THE PROBLEM →
Start the copy at the line holding "relocated | champignon" and continue it exactly through the last line of the entries, leaving out pictures and anything else.

Scene change data
________

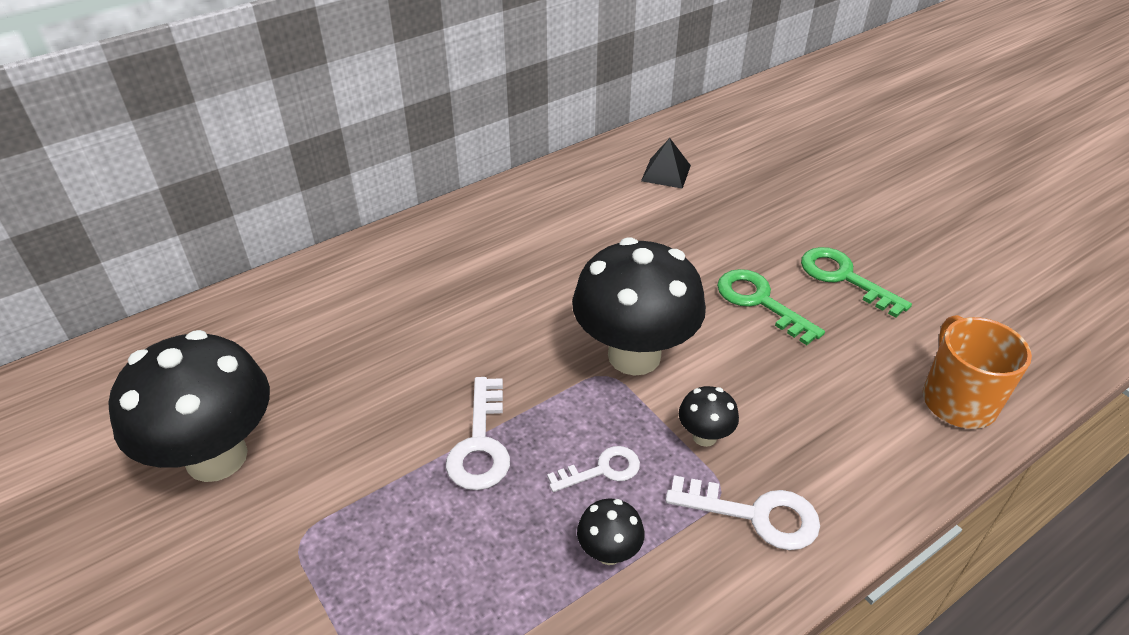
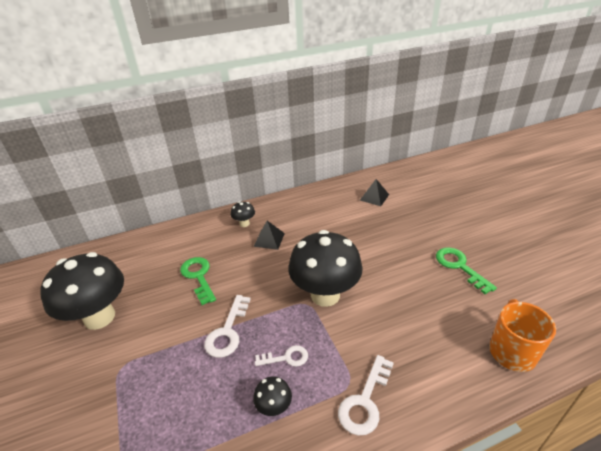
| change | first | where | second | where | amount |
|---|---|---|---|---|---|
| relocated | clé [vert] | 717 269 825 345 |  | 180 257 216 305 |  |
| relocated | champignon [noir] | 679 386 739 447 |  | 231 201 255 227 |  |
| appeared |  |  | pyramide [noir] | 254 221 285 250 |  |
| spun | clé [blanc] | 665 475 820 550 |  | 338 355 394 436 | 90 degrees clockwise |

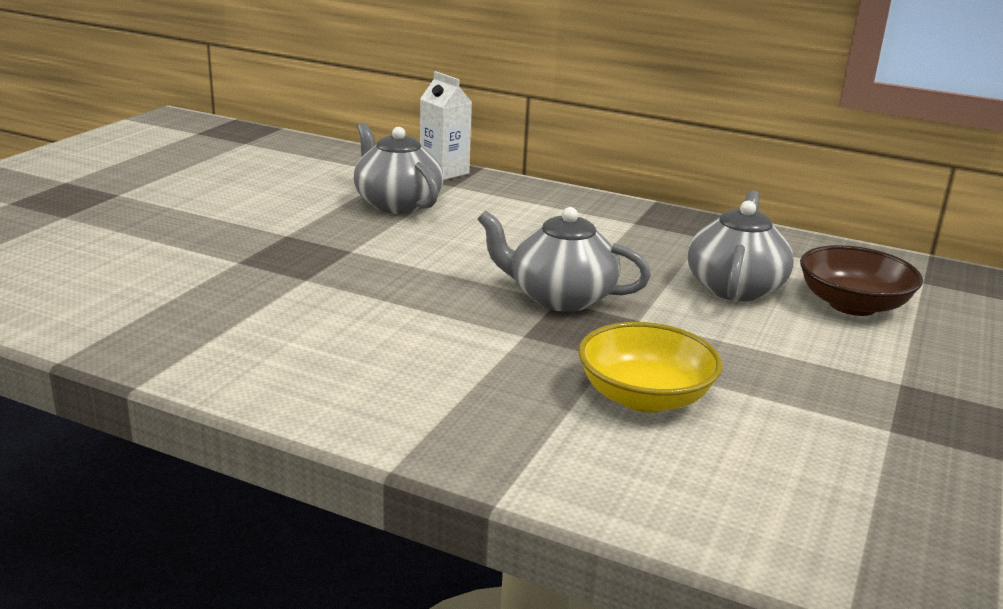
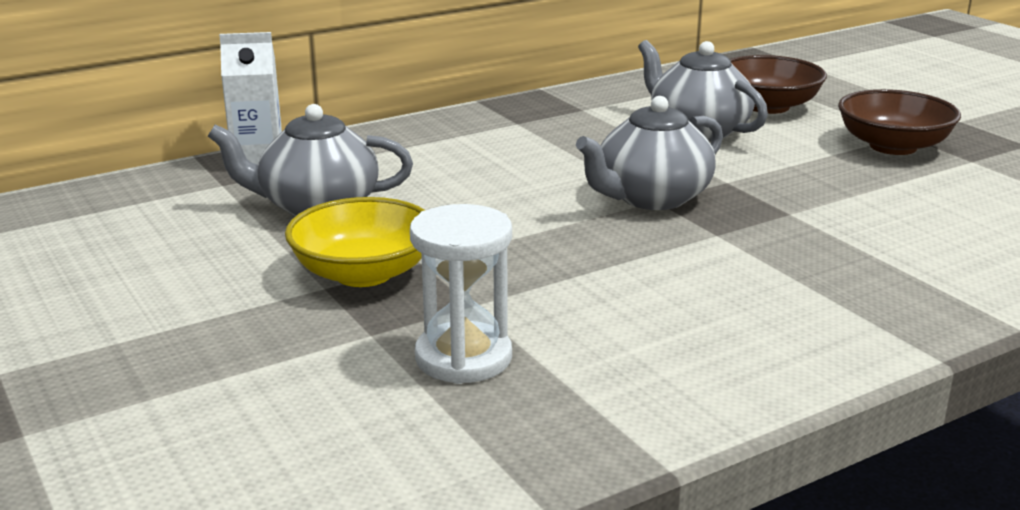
| change | first | where | second | where | amount |
|---|---|---|---|---|---|
| relocated | bol [jaune] | 578 322 723 413 |  | 285 197 424 287 |  |
| appeared |  |  | sablier [blanc] | 410 204 512 384 |  |
| appeared |  |  | bol [marron] | 838 89 961 155 |  |

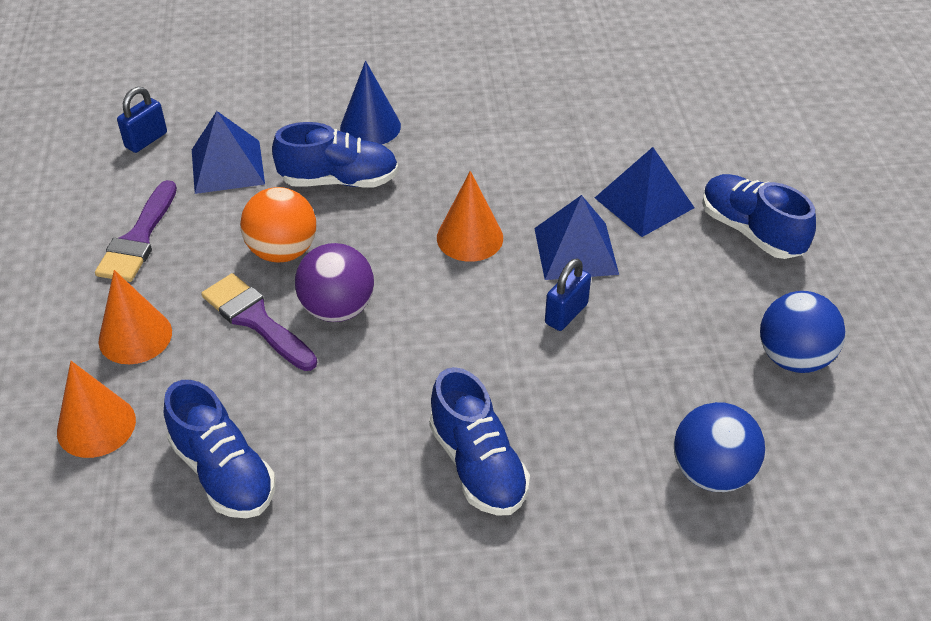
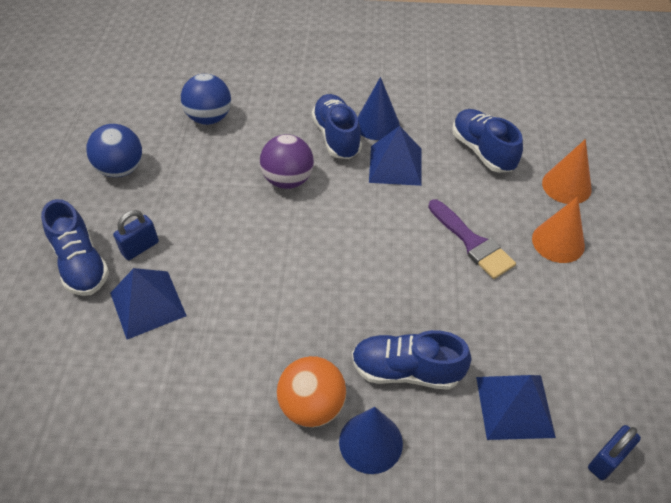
| change | first | where | second | where | amount |
|---|---|---|---|---|---|
| relocated | cadenas [bleu] | 545 258 591 331 |  | 113 210 159 260 |  |
| relocated | balle [violet] | 295 243 374 322 |  | 260 134 314 189 |  |
| relocated | balle [orange] | 240 187 316 262 |  | 277 356 346 427 |  |
| appeared |  |  | cône [bleu] | 357 77 400 140 |  |
| relocated | pyramide [bleu] | 534 195 619 280 |  | 369 126 422 186 |  |
| missing | pinceau [violet] | 95 180 177 282 |  |  |  |
| missing | cône [orange] | 437 171 503 262 |  |  |  |

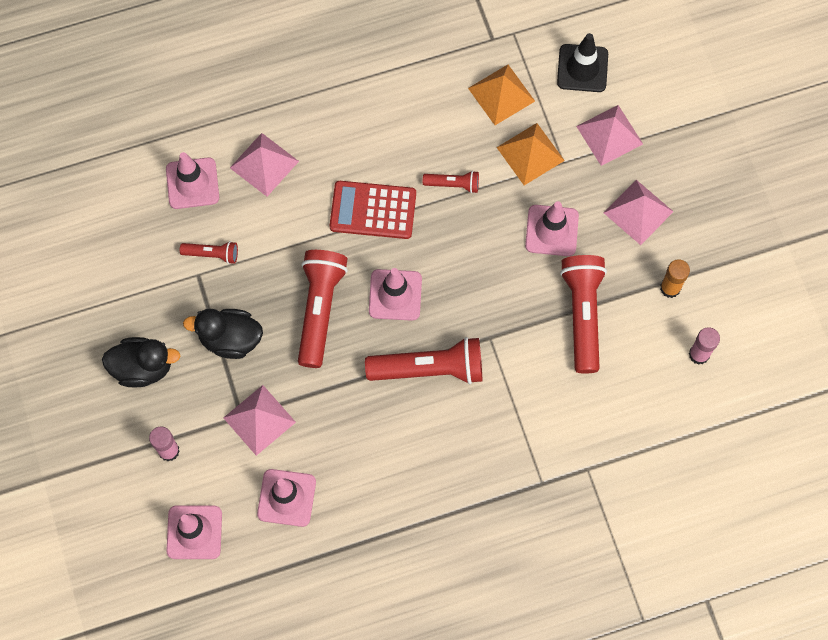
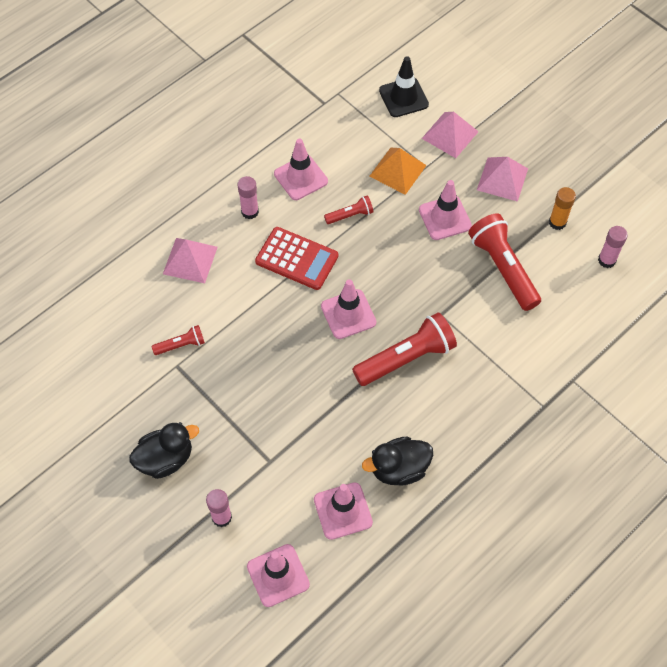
| change | first | where | second | where | amount |
|---|---|---|---|---|---|
| appeared |  |  | bâton de colle [rose] | 237 176 259 219 |  |
| spun | calculatrice [rouge] | 330 181 416 239 |  | 255 227 338 290 | 135 degrees counterclockwise |
| relocated | cône de chantier [rose] | 166 152 219 209 |  | 274 139 328 200 |  |
| relocated | canard [noir] | 183 309 263 359 |  | 362 436 433 486 |  |
| missing | pyramide [rose] | 223 385 296 456 |  |  |  |
| missing | lampe de poche [rouge] | 298 250 348 368 |  |  |  |
| missing | pyramide [orange] | 468 65 535 125 |  |  |  |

________

REPLY →
| relocated | champignon [noir] | 679 386 739 447 |  | 231 201 255 227 |  |
| appeared |  |  | pyramide [noir] | 254 221 285 250 |  |
| spun | clé [blanc] | 665 475 820 550 |  | 338 355 394 436 | 90 degrees clockwise |

| change | first | where | second | where | amount |
|---|---|---|---|---|---|
| relocated | bol [jaune] | 578 322 723 413 |  | 285 197 424 287 |  |
| appeared |  |  | sablier [blanc] | 410 204 512 384 |  |
| appeared |  |  | bol [marron] | 838 89 961 155 |  |

| change | first | where | second | where | amount |
|---|---|---|---|---|---|
| relocated | cadenas [bleu] | 545 258 591 331 |  | 113 210 159 260 |  |
| relocated | balle [violet] | 295 243 374 322 |  | 260 134 314 189 |  |
| relocated | balle [orange] | 240 187 316 262 |  | 277 356 346 427 |  |
| appeared |  |  | cône [bleu] | 357 77 400 140 |  |
| relocated | pyramide [bleu] | 534 195 619 280 |  | 369 126 422 186 |  |
| missing | pinceau [violet] | 95 180 177 282 |  |  |  |
| missing | cône [orange] | 437 171 503 262 |  |  |  |

| change | first | where | second | where | amount |
|---|---|---|---|---|---|
| appeared |  |  | bâton de colle [rose] | 237 176 259 219 |  |
| spun | calculatrice [rouge] | 330 181 416 239 |  | 255 227 338 290 | 135 degrees counterclockwise |
| relocated | cône de chantier [rose] | 166 152 219 209 |  | 274 139 328 200 |  |
| relocated | canard [noir] | 183 309 263 359 |  | 362 436 433 486 |  |
| missing | pyramide [rose] | 223 385 296 456 |  |  |  |
| missing | lampe de poche [rouge] | 298 250 348 368 |  |  |  |
| missing | pyramide [orange] | 468 65 535 125 |  |  |  |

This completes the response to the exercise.